Return the data that follows, keeping every word and mark unchanged.

[Start of section]

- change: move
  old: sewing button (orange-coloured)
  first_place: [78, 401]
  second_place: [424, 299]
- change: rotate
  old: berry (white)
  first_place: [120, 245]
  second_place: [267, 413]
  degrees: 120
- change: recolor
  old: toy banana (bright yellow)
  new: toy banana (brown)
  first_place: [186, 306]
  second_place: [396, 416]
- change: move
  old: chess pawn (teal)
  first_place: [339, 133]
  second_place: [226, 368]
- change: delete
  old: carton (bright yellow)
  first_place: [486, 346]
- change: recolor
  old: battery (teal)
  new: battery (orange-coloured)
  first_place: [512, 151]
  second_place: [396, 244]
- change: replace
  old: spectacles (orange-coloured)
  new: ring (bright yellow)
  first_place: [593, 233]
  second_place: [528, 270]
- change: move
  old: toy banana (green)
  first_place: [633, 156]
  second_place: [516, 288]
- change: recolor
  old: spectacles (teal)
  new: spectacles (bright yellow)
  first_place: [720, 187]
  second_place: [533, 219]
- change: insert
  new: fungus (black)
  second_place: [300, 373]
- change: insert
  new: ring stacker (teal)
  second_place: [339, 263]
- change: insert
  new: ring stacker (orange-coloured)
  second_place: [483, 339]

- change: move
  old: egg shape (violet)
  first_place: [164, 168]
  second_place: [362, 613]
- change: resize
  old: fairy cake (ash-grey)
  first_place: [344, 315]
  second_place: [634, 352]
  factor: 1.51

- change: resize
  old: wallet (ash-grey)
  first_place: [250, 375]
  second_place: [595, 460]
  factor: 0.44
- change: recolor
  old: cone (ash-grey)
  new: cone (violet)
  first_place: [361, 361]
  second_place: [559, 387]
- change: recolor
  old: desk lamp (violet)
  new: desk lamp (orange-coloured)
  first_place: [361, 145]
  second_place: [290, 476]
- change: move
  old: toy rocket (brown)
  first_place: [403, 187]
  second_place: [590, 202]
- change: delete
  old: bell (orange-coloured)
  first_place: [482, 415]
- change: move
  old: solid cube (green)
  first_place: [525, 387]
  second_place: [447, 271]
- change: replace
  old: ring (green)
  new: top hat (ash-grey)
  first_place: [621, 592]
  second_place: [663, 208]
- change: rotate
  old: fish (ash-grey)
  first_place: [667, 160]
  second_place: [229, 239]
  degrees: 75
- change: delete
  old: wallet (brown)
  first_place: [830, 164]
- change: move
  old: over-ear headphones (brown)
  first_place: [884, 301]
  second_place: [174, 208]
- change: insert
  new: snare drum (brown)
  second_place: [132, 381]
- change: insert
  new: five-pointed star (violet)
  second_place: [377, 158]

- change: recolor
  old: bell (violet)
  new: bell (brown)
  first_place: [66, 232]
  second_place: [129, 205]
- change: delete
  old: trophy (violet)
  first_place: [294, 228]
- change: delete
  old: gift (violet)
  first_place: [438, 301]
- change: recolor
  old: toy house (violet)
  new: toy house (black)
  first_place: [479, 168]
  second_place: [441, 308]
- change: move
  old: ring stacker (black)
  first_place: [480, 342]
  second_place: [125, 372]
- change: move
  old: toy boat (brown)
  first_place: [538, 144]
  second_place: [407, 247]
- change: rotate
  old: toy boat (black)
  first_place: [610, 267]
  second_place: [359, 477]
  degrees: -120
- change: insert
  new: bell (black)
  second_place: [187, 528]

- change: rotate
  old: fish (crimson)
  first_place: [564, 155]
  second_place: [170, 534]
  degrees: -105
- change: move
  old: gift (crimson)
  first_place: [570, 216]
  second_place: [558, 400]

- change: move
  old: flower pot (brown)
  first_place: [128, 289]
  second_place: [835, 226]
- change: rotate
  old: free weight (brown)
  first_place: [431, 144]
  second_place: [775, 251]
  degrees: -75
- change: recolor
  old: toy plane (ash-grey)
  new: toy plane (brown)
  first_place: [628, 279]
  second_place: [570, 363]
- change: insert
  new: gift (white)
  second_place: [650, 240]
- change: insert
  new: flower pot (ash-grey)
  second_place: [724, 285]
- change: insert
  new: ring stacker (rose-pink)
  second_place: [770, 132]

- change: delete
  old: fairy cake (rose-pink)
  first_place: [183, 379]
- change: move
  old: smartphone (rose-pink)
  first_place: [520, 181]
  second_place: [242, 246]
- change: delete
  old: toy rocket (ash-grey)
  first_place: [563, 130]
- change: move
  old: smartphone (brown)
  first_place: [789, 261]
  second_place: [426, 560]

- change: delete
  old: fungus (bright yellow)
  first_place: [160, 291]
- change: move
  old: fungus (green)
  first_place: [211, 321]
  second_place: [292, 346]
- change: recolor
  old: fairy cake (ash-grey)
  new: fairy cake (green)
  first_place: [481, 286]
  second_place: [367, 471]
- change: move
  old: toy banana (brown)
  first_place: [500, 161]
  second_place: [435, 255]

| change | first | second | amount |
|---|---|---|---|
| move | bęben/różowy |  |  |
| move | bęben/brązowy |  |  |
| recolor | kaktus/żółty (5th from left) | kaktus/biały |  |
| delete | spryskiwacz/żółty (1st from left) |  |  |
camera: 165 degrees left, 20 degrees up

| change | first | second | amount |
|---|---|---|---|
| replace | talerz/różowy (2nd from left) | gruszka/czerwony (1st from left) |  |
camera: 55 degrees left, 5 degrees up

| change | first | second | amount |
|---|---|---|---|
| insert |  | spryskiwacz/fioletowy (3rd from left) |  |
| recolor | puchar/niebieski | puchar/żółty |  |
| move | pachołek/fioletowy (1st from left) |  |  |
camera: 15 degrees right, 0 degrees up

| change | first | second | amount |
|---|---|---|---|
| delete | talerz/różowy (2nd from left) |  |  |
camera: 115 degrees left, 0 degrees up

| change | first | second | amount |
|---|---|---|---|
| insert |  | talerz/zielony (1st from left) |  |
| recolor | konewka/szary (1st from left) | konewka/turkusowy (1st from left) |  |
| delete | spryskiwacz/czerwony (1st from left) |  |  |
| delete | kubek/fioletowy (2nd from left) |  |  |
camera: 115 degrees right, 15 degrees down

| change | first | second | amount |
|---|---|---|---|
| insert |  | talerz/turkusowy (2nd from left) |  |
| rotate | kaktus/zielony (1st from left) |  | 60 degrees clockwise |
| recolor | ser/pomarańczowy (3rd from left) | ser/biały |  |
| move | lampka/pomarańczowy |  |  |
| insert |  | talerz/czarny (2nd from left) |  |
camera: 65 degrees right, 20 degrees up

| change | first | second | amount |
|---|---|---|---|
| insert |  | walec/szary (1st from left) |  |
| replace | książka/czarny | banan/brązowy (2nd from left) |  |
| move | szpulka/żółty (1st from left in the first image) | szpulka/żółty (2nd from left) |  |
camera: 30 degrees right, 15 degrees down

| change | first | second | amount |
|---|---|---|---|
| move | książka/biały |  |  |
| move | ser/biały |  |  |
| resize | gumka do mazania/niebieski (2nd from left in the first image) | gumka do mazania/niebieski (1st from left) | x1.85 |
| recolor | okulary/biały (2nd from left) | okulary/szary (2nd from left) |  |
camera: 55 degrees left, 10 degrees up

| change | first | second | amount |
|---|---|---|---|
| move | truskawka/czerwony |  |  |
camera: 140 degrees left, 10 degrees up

[End of section]

*Result below:*
- change: move
  old: sewing button (orange-coloured)
  first_place: [78, 401]
  second_place: [424, 299]
- change: rotate
  old: berry (white)
  first_place: [120, 245]
  second_place: [267, 413]
  degrees: 120
- change: recolor
  old: toy banana (bright yellow)
  new: toy banana (brown)
  first_place: [186, 306]
  second_place: [396, 416]
- change: move
  old: chess pawn (teal)
  first_place: [339, 133]
  second_place: [226, 368]
- change: delete
  old: carton (bright yellow)
  first_place: [486, 346]
- change: recolor
  old: battery (teal)
  new: battery (orange-coloured)
  first_place: [512, 151]
  second_place: [396, 244]
- change: replace
  old: spectacles (orange-coloured)
  new: ring (bright yellow)
  first_place: [593, 233]
  second_place: [528, 270]
- change: move
  old: toy banana (green)
  first_place: [633, 156]
  second_place: [516, 288]
- change: recolor
  old: spectacles (teal)
  new: spectacles (bright yellow)
  first_place: [720, 187]
  second_place: [533, 219]
- change: insert
  new: fungus (black)
  second_place: [300, 373]
- change: insert
  new: ring stacker (teal)
  second_place: [339, 263]
- change: insert
  new: ring stacker (orange-coloured)
  second_place: [483, 339]

- change: move
  old: egg shape (violet)
  first_place: [164, 168]
  second_place: [362, 613]
- change: resize
  old: fairy cake (ash-grey)
  first_place: [344, 315]
  second_place: [634, 352]
  factor: 1.51

- change: resize
  old: wallet (ash-grey)
  first_place: [250, 375]
  second_place: [595, 460]
  factor: 0.44
- change: recolor
  old: cone (ash-grey)
  new: cone (violet)
  first_place: [361, 361]
  second_place: [559, 387]
- change: recolor
  old: desk lamp (violet)
  new: desk lamp (orange-coloured)
  first_place: [361, 145]
  second_place: [290, 476]
- change: move
  old: toy rocket (brown)
  first_place: [403, 187]
  second_place: [590, 202]
- change: delete
  old: bell (orange-coloured)
  first_place: [482, 415]
- change: move
  old: solid cube (green)
  first_place: [525, 387]
  second_place: [447, 271]
- change: replace
  old: ring (green)
  new: top hat (ash-grey)
  first_place: [621, 592]
  second_place: [663, 208]
- change: rotate
  old: fish (ash-grey)
  first_place: [667, 160]
  second_place: [229, 239]
  degrees: 75
- change: delete
  old: wallet (brown)
  first_place: [830, 164]
- change: move
  old: over-ear headphones (brown)
  first_place: [884, 301]
  second_place: [174, 208]
- change: insert
  new: snare drum (brown)
  second_place: [132, 381]
- change: insert
  new: five-pointed star (violet)
  second_place: [377, 158]

- change: recolor
  old: bell (violet)
  new: bell (brown)
  first_place: [66, 232]
  second_place: [129, 205]
- change: delete
  old: trophy (violet)
  first_place: [294, 228]
- change: delete
  old: gift (violet)
  first_place: [438, 301]
- change: recolor
  old: toy house (violet)
  new: toy house (black)
  first_place: [479, 168]
  second_place: [441, 308]
- change: move
  old: ring stacker (black)
  first_place: [480, 342]
  second_place: [125, 372]
- change: move
  old: toy boat (brown)
  first_place: [538, 144]
  second_place: [407, 247]
- change: rotate
  old: toy boat (black)
  first_place: [610, 267]
  second_place: [359, 477]
  degrees: -120
- change: insert
  new: bell (black)
  second_place: [187, 528]

- change: rotate
  old: fish (crimson)
  first_place: [564, 155]
  second_place: [170, 534]
  degrees: -105
- change: move
  old: gift (crimson)
  first_place: [570, 216]
  second_place: [558, 400]

- change: move
  old: flower pot (brown)
  first_place: [128, 289]
  second_place: [835, 226]
- change: rotate
  old: free weight (brown)
  first_place: [431, 144]
  second_place: [775, 251]
  degrees: -75
- change: recolor
  old: toy plane (ash-grey)
  new: toy plane (brown)
  first_place: [628, 279]
  second_place: [570, 363]
- change: insert
  new: gift (white)
  second_place: [650, 240]
- change: insert
  new: flower pot (ash-grey)
  second_place: [724, 285]
- change: insert
  new: ring stacker (rose-pink)
  second_place: [770, 132]

- change: delete
  old: fairy cake (rose-pink)
  first_place: [183, 379]
- change: move
  old: smartphone (rose-pink)
  first_place: [520, 181]
  second_place: [242, 246]
- change: delete
  old: toy rocket (ash-grey)
  first_place: [563, 130]
- change: move
  old: smartphone (brown)
  first_place: [789, 261]
  second_place: [426, 560]

- change: delete
  old: fungus (bright yellow)
  first_place: [160, 291]
- change: move
  old: fungus (green)
  first_place: [211, 321]
  second_place: [292, 346]
- change: recolor
  old: fairy cake (ash-grey)
  new: fairy cake (green)
  first_place: [481, 286]
  second_place: [367, 471]
- change: move
  old: toy banana (brown)
  first_place: [500, 161]
  second_place: [435, 255]

| change | first | second | amount |
|---|---|---|---|
| move | bęben/różowy |  |  |
| move | bęben/brązowy |  |  |
| recolor | kaktus/żółty (5th from left) | kaktus/biały |  |
| delete | spryskiwacz/żółty (1st from left) |  |  |
camera: 165 degrees left, 20 degrees up

| change | first | second | amount |
|---|---|---|---|
| replace | talerz/różowy (2nd from left) | gruszka/czerwony (1st from left) |  |
camera: 55 degrees left, 5 degrees up

| change | first | second | amount |
|---|---|---|---|
| insert |  | spryskiwacz/fioletowy (3rd from left) |  |
| recolor | puchar/niebieski | puchar/żółty |  |
| move | pachołek/fioletowy (1st from left) |  |  |
camera: 15 degrees right, 0 degrees up

| change | first | second | amount |
|---|---|---|---|
| delete | talerz/różowy (2nd from left) |  |  |
camera: 115 degrees left, 0 degrees up

| change | first | second | amount |
|---|---|---|---|
| insert |  | talerz/zielony (1st from left) |  |
| recolor | konewka/szary (1st from left) | konewka/turkusowy (1st from left) |  |
| delete | spryskiwacz/czerwony (1st from left) |  |  |
| delete | kubek/fioletowy (2nd from left) |  |  |
camera: 115 degrees right, 15 degrees down

| change | first | second | amount |
|---|---|---|---|
| insert |  | talerz/turkusowy (2nd from left) |  |
| rotate | kaktus/zielony (1st from left) |  | 60 degrees clockwise |
| recolor | ser/pomarańczowy (3rd from left) | ser/biały |  |
| move | lampka/pomarańczowy |  |  |
| insert |  | talerz/czarny (2nd from left) |  |
camera: 65 degrees right, 20 degrees up

| change | first | second | amount |
|---|---|---|---|
| insert |  | walec/szary (1st from left) |  |
| replace | książka/czarny | banan/brązowy (2nd from left) |  |
| move | szpulka/żółty (1st from left in the first image) | szpulka/żółty (2nd from left) |  |
camera: 30 degrees right, 15 degrees down

| change | first | second | amount |
|---|---|---|---|
| move | książka/biały |  |  |
| move | ser/biały |  |  |
| resize | gumka do mazania/niebieski (2nd from left in the first image) | gumka do mazania/niebieski (1st from left) | x1.85 |
| recolor | okulary/biały (2nd from left) | okulary/szary (2nd from left) |  |
camera: 55 degrees left, 10 degrees up

| change | first | second | amount |
|---|---|---|---|
| move | truskawka/czerwony |  |  |
camera: 140 degrees left, 10 degrees up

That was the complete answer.